▶ _WHAT THE TASK ASKS_
Could you set down exactly the lines of the data below, starting at the one that holds "white round brick C9" and ending at the one that holds "green slope A5:B6", both included, and only those?

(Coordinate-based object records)

---+---

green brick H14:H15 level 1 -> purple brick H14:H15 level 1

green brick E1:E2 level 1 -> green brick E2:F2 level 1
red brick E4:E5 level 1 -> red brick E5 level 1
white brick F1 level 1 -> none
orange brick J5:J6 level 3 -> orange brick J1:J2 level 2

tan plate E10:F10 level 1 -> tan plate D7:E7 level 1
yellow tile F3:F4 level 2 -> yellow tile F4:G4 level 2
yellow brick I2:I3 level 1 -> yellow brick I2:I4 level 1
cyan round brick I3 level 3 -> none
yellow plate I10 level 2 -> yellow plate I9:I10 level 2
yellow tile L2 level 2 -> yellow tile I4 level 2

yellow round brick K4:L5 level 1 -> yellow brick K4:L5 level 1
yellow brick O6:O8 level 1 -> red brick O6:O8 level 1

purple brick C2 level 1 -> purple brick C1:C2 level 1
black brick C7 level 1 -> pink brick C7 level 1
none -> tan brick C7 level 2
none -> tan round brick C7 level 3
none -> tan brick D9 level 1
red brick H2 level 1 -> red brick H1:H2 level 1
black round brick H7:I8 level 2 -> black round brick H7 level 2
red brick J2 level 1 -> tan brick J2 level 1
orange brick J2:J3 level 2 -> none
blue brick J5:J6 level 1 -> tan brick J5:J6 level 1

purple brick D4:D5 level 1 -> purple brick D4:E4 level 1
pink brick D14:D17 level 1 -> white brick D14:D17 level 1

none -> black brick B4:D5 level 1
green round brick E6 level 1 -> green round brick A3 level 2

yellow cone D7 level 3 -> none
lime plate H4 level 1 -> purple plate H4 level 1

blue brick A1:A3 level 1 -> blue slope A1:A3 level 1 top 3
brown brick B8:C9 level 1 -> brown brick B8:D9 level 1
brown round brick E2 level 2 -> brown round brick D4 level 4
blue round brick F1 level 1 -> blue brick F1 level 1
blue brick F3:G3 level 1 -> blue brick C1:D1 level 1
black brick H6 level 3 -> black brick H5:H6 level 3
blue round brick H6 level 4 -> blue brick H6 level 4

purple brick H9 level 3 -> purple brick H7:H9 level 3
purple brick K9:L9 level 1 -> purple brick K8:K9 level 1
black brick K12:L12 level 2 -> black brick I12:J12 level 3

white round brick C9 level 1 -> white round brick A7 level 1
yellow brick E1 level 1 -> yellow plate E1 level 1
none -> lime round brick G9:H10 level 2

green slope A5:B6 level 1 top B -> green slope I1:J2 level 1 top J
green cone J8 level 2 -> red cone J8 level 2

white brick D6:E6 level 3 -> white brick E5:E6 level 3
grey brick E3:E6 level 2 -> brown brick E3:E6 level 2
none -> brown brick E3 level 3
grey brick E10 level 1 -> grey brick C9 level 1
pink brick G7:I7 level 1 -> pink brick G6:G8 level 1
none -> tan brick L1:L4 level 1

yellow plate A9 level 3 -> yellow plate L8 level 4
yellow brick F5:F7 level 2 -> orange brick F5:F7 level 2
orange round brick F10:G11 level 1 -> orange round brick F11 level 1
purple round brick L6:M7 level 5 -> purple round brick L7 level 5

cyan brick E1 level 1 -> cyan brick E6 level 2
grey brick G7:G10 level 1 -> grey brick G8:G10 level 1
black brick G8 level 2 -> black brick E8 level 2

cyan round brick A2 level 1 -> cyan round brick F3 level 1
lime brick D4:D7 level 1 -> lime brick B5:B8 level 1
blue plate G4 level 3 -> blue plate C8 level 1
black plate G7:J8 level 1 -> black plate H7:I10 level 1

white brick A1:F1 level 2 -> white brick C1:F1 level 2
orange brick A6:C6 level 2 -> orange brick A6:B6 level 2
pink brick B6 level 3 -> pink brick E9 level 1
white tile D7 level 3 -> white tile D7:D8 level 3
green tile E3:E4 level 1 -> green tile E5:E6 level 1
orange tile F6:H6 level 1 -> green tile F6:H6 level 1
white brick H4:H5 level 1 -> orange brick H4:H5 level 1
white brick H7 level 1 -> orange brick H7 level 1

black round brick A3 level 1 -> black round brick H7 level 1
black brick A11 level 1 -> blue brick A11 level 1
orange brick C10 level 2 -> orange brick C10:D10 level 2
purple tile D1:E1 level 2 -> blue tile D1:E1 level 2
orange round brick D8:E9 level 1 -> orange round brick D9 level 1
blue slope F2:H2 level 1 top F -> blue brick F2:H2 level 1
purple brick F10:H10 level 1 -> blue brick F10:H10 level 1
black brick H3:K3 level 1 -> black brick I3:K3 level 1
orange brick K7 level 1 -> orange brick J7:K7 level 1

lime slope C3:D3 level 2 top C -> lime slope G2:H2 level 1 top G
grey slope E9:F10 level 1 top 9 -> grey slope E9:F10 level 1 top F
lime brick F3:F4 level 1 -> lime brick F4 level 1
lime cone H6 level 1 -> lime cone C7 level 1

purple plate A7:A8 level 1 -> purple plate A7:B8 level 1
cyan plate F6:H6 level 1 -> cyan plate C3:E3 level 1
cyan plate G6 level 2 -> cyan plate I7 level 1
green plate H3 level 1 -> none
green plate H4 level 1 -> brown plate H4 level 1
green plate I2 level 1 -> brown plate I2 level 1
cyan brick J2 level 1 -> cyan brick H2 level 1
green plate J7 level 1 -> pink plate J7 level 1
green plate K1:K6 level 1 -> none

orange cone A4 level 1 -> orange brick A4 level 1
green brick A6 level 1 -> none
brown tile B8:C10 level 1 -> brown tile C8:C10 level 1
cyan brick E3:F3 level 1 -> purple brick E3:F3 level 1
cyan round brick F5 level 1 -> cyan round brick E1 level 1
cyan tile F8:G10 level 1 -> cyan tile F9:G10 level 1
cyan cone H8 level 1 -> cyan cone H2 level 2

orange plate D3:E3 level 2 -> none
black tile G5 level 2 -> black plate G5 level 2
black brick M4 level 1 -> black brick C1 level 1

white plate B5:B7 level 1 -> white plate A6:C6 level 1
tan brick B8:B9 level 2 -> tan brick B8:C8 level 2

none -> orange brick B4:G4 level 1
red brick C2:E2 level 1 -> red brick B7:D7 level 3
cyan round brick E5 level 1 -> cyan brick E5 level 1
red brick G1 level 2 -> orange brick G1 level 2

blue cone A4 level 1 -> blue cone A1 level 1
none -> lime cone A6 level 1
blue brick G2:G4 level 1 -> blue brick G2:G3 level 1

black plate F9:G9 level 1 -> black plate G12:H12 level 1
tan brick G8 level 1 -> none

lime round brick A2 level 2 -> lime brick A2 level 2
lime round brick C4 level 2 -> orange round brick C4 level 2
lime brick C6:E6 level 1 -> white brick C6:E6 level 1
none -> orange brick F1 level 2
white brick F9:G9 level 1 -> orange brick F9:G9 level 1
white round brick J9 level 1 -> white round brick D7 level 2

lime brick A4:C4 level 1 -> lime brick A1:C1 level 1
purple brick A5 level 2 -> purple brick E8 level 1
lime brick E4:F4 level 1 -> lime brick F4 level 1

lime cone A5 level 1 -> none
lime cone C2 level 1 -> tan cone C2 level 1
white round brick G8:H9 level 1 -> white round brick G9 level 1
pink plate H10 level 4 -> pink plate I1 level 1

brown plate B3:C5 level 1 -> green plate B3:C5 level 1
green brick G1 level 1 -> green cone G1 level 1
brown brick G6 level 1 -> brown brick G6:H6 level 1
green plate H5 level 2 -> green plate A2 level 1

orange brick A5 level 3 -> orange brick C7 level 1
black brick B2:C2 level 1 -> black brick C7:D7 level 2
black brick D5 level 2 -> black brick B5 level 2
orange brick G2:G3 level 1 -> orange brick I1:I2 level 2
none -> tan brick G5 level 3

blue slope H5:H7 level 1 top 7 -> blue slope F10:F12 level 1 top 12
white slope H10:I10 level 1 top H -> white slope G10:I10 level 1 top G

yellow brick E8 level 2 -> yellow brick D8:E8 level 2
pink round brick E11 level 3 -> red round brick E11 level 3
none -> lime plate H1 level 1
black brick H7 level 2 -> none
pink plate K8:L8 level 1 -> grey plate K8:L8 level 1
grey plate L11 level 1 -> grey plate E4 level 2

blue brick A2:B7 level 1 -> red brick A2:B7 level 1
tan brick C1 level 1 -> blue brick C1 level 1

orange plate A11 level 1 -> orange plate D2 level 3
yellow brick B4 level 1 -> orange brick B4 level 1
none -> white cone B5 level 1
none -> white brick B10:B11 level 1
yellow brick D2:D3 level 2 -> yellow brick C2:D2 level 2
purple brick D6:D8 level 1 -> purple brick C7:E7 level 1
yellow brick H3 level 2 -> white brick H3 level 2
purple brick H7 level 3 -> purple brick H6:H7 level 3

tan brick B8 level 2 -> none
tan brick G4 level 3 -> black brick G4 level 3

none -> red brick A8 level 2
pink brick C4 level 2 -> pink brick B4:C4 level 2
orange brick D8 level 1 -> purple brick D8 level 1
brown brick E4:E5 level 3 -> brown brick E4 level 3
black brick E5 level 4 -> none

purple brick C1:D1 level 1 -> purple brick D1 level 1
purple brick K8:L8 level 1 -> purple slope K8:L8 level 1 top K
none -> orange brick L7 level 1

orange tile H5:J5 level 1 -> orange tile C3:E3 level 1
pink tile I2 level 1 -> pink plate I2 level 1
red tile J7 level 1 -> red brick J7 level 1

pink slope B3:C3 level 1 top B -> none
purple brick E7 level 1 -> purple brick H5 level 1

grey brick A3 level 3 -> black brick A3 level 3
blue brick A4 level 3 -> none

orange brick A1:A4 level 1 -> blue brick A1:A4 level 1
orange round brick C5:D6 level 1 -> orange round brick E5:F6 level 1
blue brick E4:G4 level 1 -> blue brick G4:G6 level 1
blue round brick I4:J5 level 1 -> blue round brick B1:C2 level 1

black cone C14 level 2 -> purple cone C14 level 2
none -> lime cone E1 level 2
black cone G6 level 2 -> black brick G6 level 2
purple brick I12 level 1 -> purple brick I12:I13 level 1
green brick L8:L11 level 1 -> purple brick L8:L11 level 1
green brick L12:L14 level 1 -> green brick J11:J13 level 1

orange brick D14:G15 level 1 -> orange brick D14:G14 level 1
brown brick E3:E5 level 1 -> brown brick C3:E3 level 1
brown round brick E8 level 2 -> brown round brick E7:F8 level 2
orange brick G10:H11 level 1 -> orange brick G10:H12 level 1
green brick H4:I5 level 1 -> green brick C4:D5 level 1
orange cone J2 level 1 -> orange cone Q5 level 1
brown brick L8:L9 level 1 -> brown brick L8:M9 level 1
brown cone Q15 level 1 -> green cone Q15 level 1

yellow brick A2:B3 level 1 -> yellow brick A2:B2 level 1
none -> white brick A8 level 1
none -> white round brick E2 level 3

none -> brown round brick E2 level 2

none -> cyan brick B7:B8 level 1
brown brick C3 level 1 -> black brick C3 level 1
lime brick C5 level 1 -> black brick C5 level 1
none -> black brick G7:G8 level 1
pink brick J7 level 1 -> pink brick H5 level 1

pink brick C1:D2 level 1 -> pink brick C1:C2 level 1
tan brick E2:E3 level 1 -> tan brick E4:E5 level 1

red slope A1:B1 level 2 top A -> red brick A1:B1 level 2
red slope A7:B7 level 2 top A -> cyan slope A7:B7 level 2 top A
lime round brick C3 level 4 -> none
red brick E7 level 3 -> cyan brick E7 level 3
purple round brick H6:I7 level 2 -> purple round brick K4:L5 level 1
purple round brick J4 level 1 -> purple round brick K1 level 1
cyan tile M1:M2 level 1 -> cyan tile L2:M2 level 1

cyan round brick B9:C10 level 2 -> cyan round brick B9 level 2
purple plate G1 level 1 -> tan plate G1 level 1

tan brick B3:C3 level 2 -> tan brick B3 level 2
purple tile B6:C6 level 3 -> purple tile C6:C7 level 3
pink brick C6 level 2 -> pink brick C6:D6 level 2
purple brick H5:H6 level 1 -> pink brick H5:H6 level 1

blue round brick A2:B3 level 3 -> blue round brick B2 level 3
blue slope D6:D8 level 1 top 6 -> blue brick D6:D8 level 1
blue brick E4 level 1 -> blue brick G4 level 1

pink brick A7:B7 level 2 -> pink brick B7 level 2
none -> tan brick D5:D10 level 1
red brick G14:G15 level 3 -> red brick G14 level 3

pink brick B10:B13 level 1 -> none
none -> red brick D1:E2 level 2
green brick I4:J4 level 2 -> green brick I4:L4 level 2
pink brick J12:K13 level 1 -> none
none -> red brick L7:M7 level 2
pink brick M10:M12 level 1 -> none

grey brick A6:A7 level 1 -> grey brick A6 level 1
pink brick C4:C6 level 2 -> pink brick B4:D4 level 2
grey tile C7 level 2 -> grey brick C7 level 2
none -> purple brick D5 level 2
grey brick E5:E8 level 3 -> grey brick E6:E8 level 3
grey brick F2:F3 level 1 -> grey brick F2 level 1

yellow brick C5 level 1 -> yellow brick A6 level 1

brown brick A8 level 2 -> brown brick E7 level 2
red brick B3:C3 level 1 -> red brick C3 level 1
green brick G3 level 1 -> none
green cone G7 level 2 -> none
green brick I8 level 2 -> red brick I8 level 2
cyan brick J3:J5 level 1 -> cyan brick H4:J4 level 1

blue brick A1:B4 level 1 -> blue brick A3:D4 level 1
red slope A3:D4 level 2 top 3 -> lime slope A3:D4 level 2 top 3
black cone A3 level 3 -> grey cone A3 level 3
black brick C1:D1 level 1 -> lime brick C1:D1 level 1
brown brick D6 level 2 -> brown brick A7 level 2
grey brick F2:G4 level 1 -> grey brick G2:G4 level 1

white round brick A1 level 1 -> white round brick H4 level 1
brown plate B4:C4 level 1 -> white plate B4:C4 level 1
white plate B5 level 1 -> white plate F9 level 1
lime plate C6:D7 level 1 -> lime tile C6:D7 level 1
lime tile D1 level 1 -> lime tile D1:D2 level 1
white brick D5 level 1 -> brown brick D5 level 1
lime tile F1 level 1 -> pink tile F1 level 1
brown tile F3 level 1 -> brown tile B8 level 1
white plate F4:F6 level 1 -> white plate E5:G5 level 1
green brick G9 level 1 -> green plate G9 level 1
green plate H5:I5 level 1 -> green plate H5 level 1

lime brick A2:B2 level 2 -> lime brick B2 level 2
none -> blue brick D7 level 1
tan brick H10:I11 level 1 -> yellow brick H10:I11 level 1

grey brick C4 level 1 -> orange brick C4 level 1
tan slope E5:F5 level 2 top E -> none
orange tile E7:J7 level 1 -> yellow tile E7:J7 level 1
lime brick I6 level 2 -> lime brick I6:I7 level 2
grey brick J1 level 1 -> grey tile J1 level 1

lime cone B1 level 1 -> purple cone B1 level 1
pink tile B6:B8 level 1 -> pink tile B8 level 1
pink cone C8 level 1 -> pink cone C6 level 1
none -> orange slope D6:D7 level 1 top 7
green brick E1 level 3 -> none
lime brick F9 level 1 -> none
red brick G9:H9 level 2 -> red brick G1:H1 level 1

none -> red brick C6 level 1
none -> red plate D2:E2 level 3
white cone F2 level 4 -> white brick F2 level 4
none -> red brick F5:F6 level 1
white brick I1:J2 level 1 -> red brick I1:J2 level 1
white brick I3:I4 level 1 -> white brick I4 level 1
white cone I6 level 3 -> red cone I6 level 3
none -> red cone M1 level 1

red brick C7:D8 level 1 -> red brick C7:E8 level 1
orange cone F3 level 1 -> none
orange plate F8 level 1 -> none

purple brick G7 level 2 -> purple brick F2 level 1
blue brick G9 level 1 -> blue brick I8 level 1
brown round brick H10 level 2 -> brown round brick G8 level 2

---+---

▶ _OUTPUT FOR THIS EXERCISE_
white round brick C9 level 1 -> white round brick A7 level 1
yellow brick E1 level 1 -> yellow plate E1 level 1
none -> lime round brick G9:H10 level 2

green slope A5:B6 level 1 top B -> green slope I1:J2 level 1 top J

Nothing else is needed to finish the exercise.